━━ INPUT

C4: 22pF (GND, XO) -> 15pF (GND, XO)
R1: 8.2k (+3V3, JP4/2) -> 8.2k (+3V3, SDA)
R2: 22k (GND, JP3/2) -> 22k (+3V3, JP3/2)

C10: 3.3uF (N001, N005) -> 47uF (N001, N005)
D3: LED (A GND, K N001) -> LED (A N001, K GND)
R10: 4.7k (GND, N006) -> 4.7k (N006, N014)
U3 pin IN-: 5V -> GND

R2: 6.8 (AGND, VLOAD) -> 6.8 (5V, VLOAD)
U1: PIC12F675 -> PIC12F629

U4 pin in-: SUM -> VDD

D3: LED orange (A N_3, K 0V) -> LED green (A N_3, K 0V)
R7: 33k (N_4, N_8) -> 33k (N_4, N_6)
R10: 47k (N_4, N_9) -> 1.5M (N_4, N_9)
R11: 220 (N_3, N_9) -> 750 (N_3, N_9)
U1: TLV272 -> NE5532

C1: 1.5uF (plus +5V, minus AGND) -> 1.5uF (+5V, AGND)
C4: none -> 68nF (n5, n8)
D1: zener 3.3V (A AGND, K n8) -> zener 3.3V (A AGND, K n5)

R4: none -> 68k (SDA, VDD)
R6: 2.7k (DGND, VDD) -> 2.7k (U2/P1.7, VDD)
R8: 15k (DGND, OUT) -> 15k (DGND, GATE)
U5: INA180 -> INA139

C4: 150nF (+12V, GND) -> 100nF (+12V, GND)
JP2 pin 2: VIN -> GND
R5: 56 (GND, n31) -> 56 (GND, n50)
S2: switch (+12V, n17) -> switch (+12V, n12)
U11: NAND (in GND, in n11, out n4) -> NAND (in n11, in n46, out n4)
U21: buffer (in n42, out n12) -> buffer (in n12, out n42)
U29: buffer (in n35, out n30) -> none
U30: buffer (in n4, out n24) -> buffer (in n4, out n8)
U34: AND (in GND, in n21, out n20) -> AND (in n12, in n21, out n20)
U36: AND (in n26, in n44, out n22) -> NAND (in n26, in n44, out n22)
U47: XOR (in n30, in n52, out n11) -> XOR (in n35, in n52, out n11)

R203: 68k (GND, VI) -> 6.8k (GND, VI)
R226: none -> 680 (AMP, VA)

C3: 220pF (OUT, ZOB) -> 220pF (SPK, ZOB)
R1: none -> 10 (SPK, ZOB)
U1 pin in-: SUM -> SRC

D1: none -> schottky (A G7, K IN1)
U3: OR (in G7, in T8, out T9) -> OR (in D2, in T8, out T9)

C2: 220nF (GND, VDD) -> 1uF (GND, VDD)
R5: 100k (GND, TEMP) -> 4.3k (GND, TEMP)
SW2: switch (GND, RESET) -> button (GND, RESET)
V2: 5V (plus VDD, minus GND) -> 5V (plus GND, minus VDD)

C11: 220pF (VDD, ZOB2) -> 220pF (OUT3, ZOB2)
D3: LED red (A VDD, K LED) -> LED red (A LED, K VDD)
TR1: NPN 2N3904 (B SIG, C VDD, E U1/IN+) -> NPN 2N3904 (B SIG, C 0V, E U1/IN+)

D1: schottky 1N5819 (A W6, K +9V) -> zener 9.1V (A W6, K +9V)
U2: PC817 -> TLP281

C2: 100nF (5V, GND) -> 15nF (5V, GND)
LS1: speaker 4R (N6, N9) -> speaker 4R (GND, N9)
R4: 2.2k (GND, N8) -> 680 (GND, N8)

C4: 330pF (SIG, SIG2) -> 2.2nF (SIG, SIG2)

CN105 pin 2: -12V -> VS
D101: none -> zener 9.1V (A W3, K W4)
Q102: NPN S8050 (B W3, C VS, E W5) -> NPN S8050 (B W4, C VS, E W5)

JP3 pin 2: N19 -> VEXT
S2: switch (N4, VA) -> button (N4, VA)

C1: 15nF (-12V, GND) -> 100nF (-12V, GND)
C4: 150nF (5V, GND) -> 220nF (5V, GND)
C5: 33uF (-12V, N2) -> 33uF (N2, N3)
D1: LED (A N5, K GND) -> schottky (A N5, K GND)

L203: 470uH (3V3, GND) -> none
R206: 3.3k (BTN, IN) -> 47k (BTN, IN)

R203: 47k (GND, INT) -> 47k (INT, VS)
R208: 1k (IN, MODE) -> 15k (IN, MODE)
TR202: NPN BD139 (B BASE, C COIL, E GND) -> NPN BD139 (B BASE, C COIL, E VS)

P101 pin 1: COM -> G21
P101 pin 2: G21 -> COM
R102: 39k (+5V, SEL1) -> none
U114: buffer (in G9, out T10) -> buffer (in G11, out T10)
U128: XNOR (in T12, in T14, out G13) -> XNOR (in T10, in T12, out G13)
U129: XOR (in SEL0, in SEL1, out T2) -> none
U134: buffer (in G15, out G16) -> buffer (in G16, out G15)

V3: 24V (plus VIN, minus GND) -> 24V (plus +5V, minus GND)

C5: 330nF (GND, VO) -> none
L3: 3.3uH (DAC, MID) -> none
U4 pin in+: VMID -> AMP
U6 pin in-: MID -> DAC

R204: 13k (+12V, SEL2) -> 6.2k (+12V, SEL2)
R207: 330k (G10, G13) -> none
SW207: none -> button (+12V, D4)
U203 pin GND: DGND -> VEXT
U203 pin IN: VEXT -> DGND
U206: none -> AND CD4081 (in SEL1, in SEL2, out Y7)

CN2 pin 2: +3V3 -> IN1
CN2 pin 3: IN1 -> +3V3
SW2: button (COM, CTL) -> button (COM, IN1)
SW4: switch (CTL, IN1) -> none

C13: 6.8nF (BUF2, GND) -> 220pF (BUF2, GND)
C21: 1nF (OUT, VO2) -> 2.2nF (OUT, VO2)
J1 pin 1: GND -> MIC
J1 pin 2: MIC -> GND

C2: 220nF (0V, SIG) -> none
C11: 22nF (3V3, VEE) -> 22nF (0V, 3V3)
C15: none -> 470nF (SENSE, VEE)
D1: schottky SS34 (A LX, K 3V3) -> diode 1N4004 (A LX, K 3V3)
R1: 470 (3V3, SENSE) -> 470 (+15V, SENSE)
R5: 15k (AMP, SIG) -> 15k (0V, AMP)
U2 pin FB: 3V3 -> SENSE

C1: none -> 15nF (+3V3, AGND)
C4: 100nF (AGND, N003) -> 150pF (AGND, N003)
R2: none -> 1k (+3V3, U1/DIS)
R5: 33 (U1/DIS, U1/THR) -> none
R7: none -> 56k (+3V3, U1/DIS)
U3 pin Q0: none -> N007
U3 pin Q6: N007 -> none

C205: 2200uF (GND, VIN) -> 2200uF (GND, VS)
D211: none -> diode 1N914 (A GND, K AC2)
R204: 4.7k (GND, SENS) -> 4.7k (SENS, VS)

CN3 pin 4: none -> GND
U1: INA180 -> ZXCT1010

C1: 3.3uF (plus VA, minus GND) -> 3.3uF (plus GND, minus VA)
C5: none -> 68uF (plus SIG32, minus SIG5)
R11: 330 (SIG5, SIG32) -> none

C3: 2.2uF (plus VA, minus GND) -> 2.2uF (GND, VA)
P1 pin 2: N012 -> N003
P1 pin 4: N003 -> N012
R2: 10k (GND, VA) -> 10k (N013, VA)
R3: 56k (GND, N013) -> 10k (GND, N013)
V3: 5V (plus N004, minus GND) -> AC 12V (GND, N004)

━━━━

INSTRUCTIONS TO FOLLOW:
Copy every line in the listing above where the string "buffer" turns up.

ANSWER TO THE PROBLEM:
U21: buffer (in n42, out n12) -> buffer (in n12, out n42)
U29: buffer (in n35, out n30) -> none
U30: buffer (in n4, out n24) -> buffer (in n4, out n8)
U114: buffer (in G9, out T10) -> buffer (in G11, out T10)
U134: buffer (in G15, out G16) -> buffer (in G16, out G15)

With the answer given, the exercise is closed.